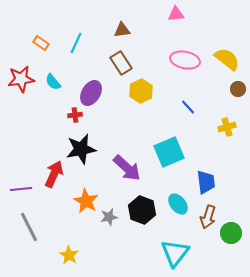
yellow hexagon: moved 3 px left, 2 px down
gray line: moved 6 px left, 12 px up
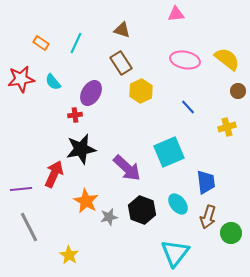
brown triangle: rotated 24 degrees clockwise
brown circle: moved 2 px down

...

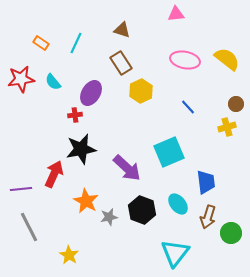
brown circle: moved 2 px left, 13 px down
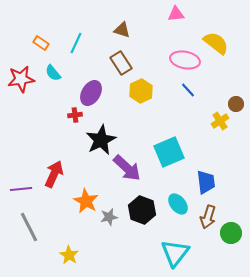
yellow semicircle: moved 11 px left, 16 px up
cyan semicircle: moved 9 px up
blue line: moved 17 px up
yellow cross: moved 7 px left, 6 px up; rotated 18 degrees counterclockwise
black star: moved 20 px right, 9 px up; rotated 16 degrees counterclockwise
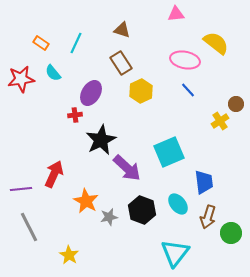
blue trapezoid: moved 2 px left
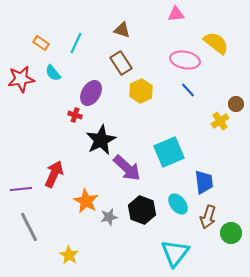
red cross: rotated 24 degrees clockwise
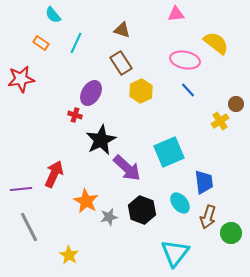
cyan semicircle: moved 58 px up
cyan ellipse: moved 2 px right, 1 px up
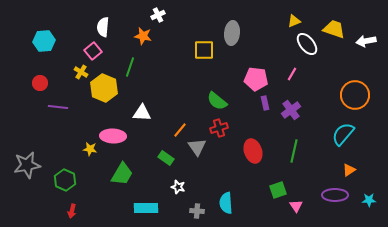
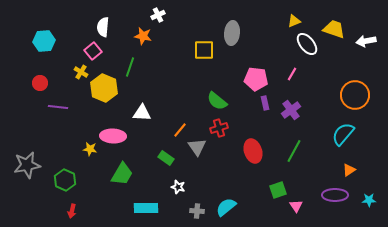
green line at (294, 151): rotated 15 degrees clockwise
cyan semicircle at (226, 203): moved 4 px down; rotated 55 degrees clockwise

* * *

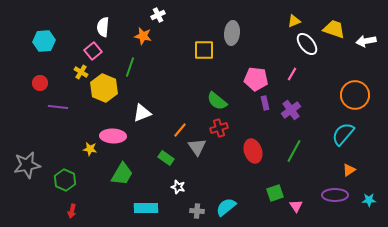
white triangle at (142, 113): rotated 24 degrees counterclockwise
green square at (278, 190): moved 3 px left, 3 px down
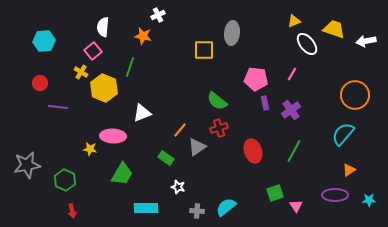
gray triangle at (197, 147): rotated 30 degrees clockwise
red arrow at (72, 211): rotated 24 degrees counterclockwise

Written task - Reproduce verbatim the lines of the records above, starting with the line containing "yellow semicircle: moved 11 px left, 16 px up" and continuing through the line containing "cyan ellipse: moved 2 px right, 1 px up", both ends included. Leave the picture lines out of your copy.

Answer to the exercise -
yellow semicircle: moved 11 px left, 16 px up
cyan semicircle: moved 9 px up
blue line: moved 17 px up
yellow cross: moved 7 px left, 6 px up; rotated 18 degrees counterclockwise
black star: moved 20 px right, 9 px up; rotated 16 degrees counterclockwise
blue trapezoid: moved 2 px left
red cross: rotated 24 degrees clockwise
cyan semicircle: moved 58 px up
cyan ellipse: moved 2 px right, 1 px up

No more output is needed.